Task objective:
Up to and including the line with "exchanged: ORANGE SPOOL", write out the listing from its first line, minus the pictures.

Dataset section:
——————
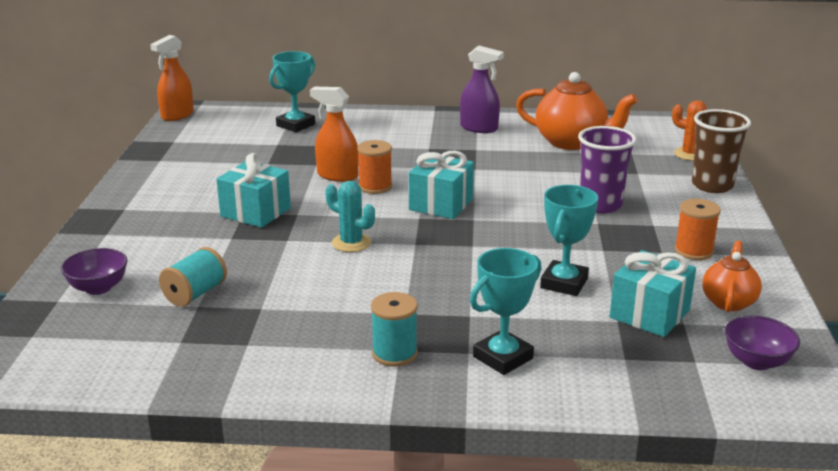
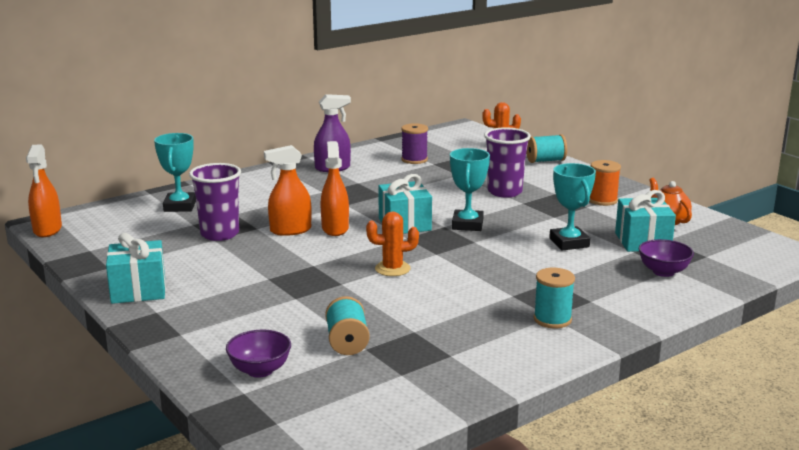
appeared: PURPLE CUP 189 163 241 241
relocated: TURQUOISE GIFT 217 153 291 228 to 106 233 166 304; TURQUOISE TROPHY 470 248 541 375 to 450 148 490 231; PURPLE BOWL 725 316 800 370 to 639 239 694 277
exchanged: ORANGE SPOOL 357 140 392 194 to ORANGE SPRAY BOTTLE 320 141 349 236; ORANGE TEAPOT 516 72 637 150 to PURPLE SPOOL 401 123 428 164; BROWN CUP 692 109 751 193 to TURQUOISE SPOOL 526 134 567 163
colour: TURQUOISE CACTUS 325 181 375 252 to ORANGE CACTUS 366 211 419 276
——————
Task result:
appeared: PURPLE CUP 189 163 241 241
relocated: TURQUOISE GIFT 217 153 291 228 to 106 233 166 304; TURQUOISE TROPHY 470 248 541 375 to 450 148 490 231; PURPLE BOWL 725 316 800 370 to 639 239 694 277
exchanged: ORANGE SPOOL 357 140 392 194 to ORANGE SPRAY BOTTLE 320 141 349 236; ORANGE TEAPOT 516 72 637 150 to PURPLE SPOOL 401 123 428 164; BROWN CUP 692 109 751 193 to TURQUOISE SPOOL 526 134 567 163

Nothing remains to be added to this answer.